[Geometric shape edit sequences]
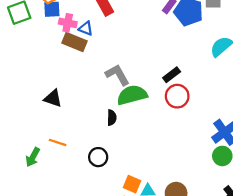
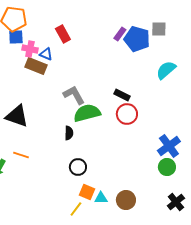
black rectangle: (172, 75) -> (122, 95), turned 63
black triangle: (53, 98) -> (17, 116), size x1.4
black circle: (98, 157) -> (78, 167), moved

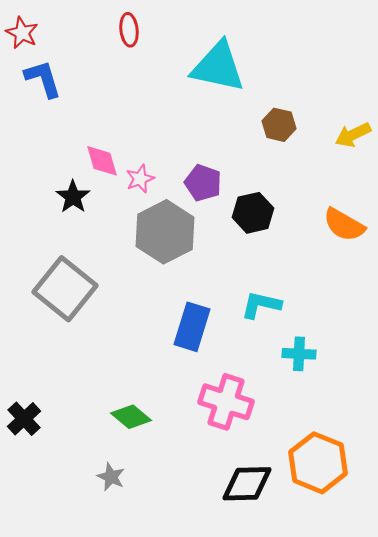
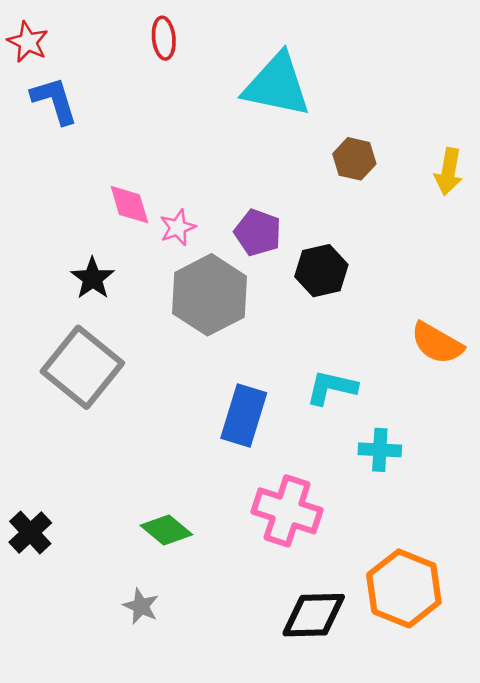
yellow arrow: (353, 135) -> (448, 172), turned -54
black star: (73, 197) -> (93, 278), moved
orange semicircle: (344, 225) -> (437, 343), moved

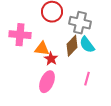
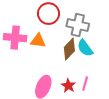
orange triangle: (42, 49) -> (38, 41), moved
red star: (51, 59) -> (68, 86), moved

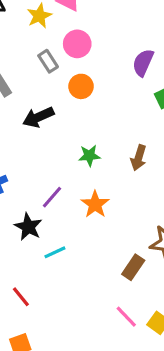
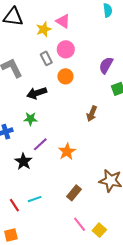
green star: (89, 156) -> (30, 119), moved
brown arrow: (139, 158) -> (92, 114), moved
cyan line: (55, 252) -> (35, 199), moved
brown rectangle: (133, 267) -> (74, 193), moved

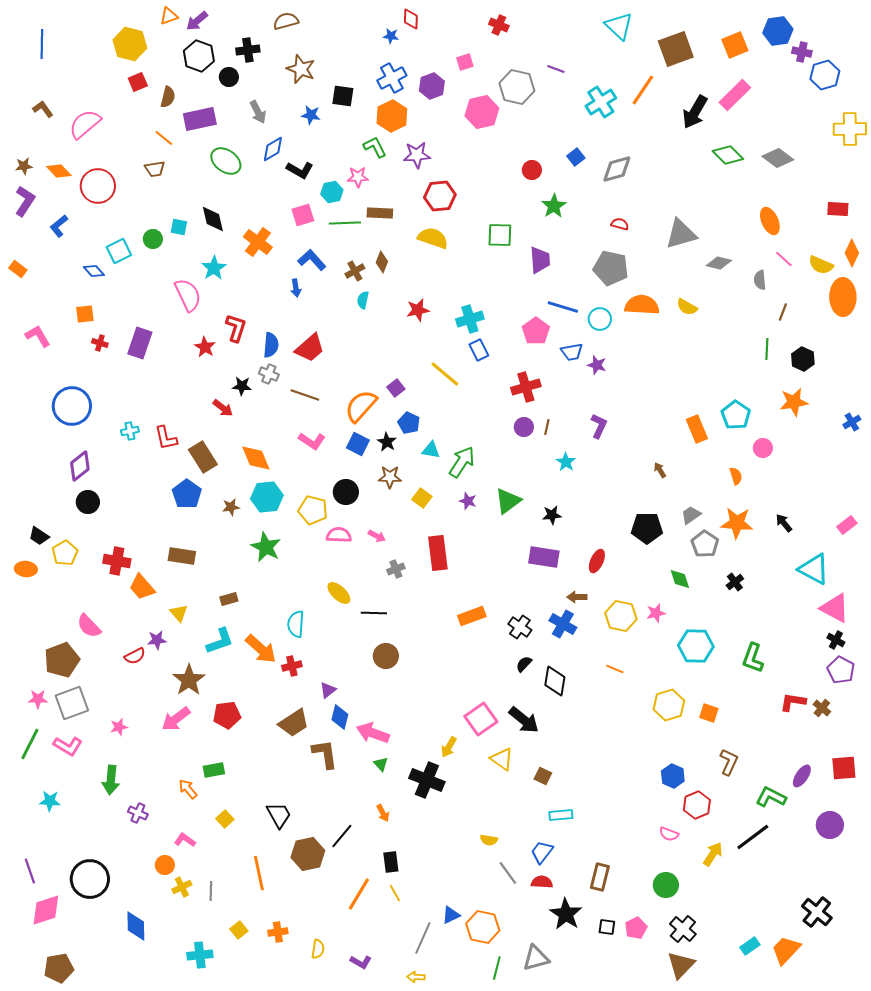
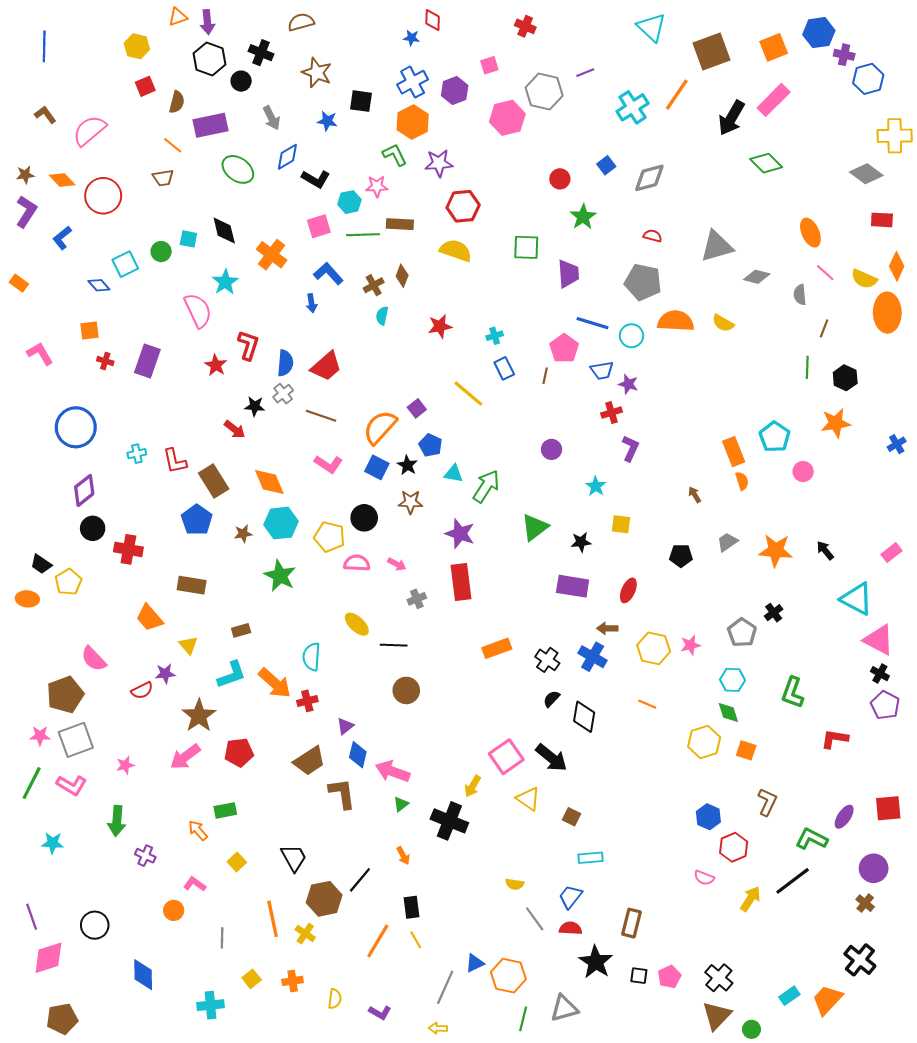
purple arrow: (197, 21) -> (207, 22), turned -55
yellow hexagon: (130, 44) -> (137, 46), size x0.7
black cross: (248, 50) -> (261, 53), turned 30
purple line: (556, 69) -> (585, 73), turned -42
gray diamond: (778, 158) -> (866, 174), moved
cyan cross: (470, 319) -> (495, 336), size x0.6
gray cross: (269, 374) -> (283, 394), turned 30
red cross: (526, 387) -> (612, 413), moved, size x0.7
brown line: (547, 427) -> (545, 376), moved
orange semicircle: (736, 476) -> (742, 481), moved
yellow square: (422, 498) -> (621, 524), moved, turned -30
purple star: (468, 501) -> (460, 534), moved, size x1.6
black pentagon: (647, 528) -> (681, 556), size x0.7
gray pentagon: (705, 544) -> (742, 633), moved
red cross: (117, 561) -> (128, 549), moved
green diamond: (680, 579) -> (728, 713), moved
cyan hexagon: (696, 646) -> (733, 680), size x0.7
brown cross: (822, 708) -> (865, 903), moved
green triangle: (381, 764) -> (401, 804), turned 35
black circle: (90, 879) -> (95, 925), size x0.7
green circle: (666, 885) -> (751, 1029), moved, size x0.7
yellow cross: (182, 887) -> (305, 934), moved, turned -30

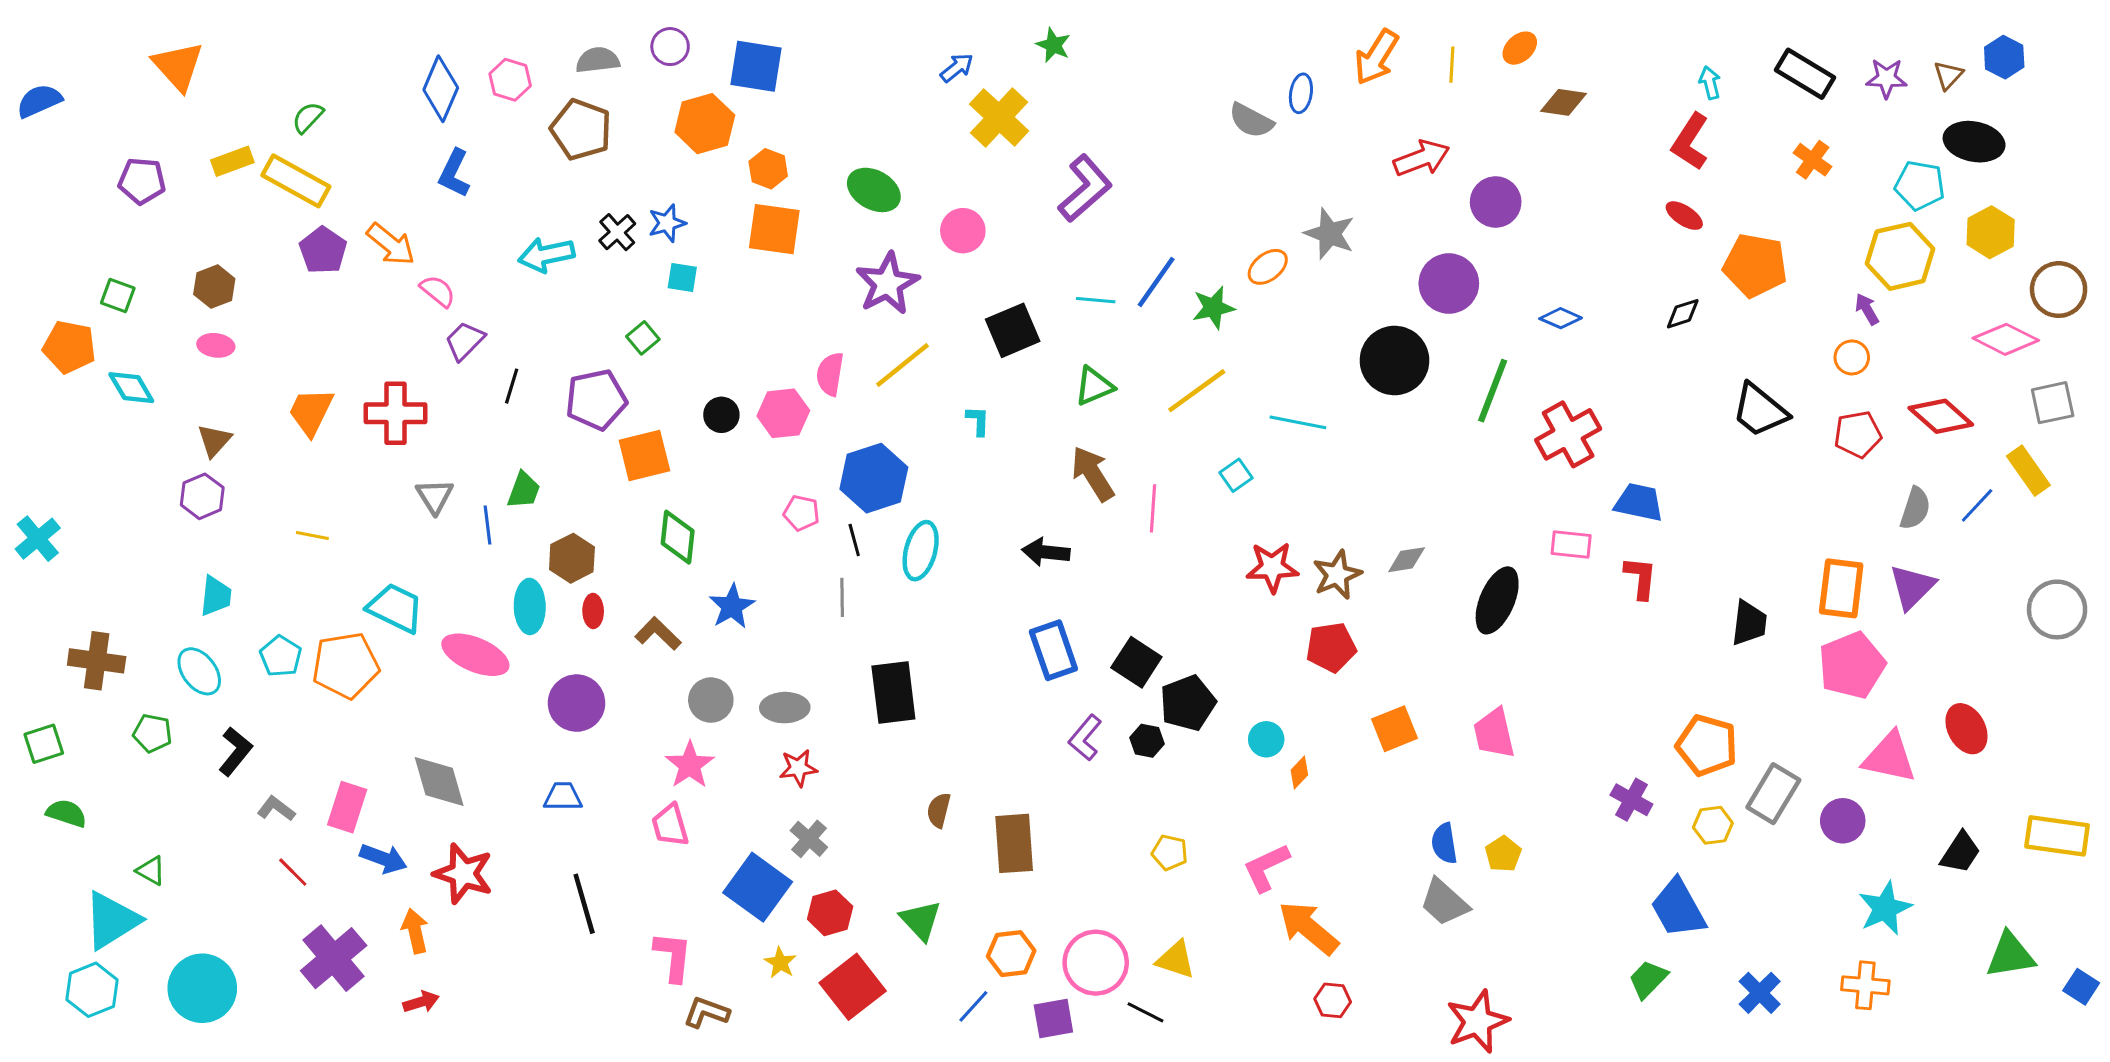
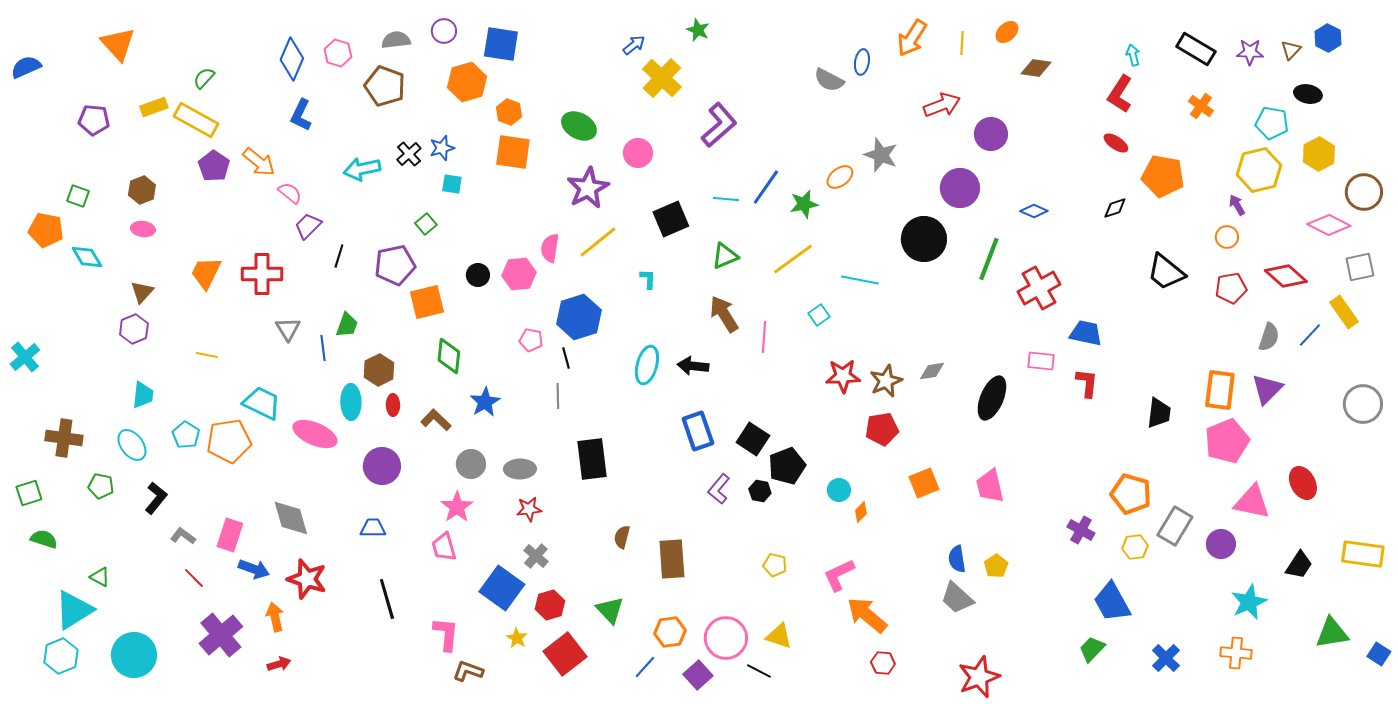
black ellipse: (1974, 142) -> (1308, 94), size x0.7
cyan ellipse: (921, 551) -> (647, 365), moved
purple square: (1053, 1018) -> (698, 675), turned -32

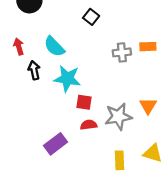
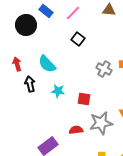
gray cross: (122, 52) -> (104, 69), turned 35
cyan star: (67, 79) -> (58, 91), size x0.6
red square: (84, 102) -> (84, 99), moved

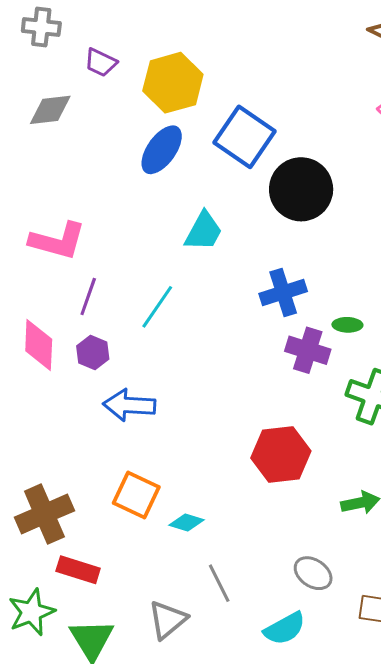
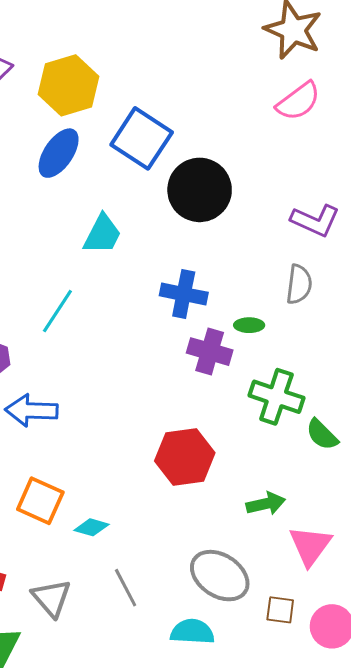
blue cross: (283, 292) -> (184, 294), turned 30
gray ellipse: (313, 573) -> (220, 576), size x1.5
gray triangle: (168, 620) -> (51, 598), moved, turned -30
cyan semicircle: (285, 629) -> (192, 632), turned -147

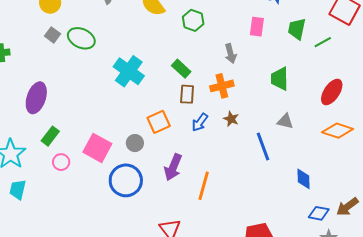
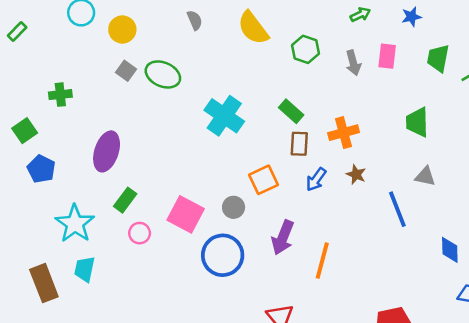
gray arrow: (231, 54) -> (353, 63), moved

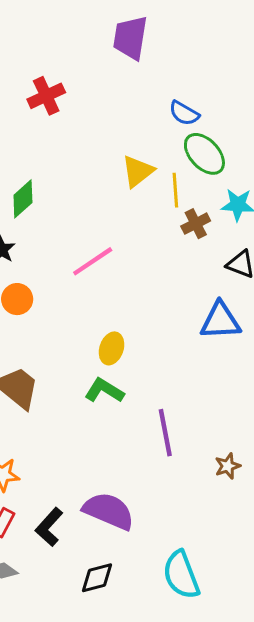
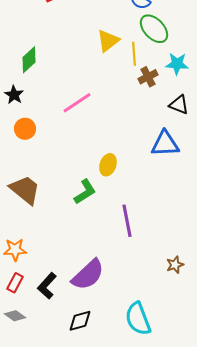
yellow ellipse: (112, 348) -> (108, 165), moved
green L-shape: (104, 391) -> (85, 192), turned 116
brown star: (228, 466) -> (175, 265), moved
purple semicircle: (109, 511) -> (88, 275), turned 114

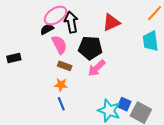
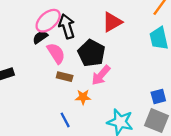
black pentagon: (90, 48) -> (91, 53), turned 30
orange star: (61, 85) -> (83, 97), moved
blue square: (124, 104) -> (158, 96), moved, turned -32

EXERCISE BRIEF:
Scan the data above for the string "ellipse". Copy every line in which it appears.

RESPONSE AREA:
black ellipse: (1974, 142) -> (1308, 94), size x0.7
cyan ellipse: (921, 551) -> (647, 365), moved
gray ellipse: (313, 573) -> (220, 576), size x1.5
yellow ellipse: (112, 348) -> (108, 165), moved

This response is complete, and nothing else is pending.